#### Data excerpts:
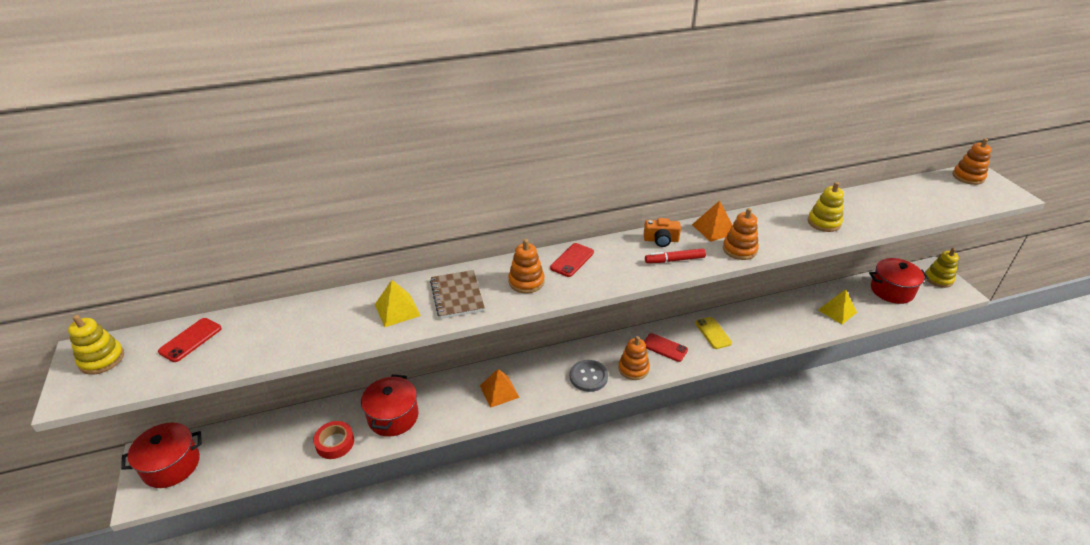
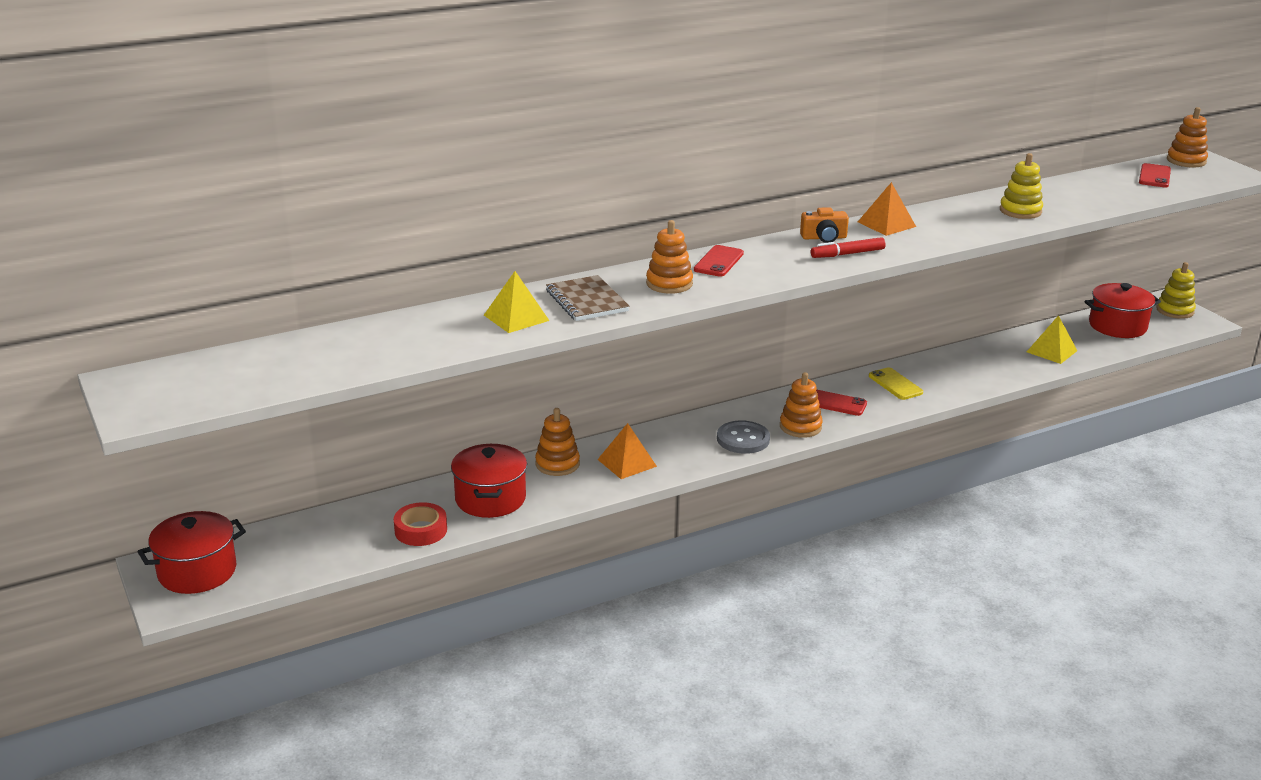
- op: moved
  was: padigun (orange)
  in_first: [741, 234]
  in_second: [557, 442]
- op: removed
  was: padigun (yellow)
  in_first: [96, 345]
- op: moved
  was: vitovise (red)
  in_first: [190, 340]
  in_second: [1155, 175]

#### What is being asked:
Everything in the material above should be reproduced exactly, except the pictures.

#### Solution to this exercise:
- op: moved
  was: padigun (orange)
  in_first: [741, 234]
  in_second: [557, 442]
- op: removed
  was: padigun (yellow)
  in_first: [96, 345]
- op: moved
  was: vitovise (red)
  in_first: [190, 340]
  in_second: [1155, 175]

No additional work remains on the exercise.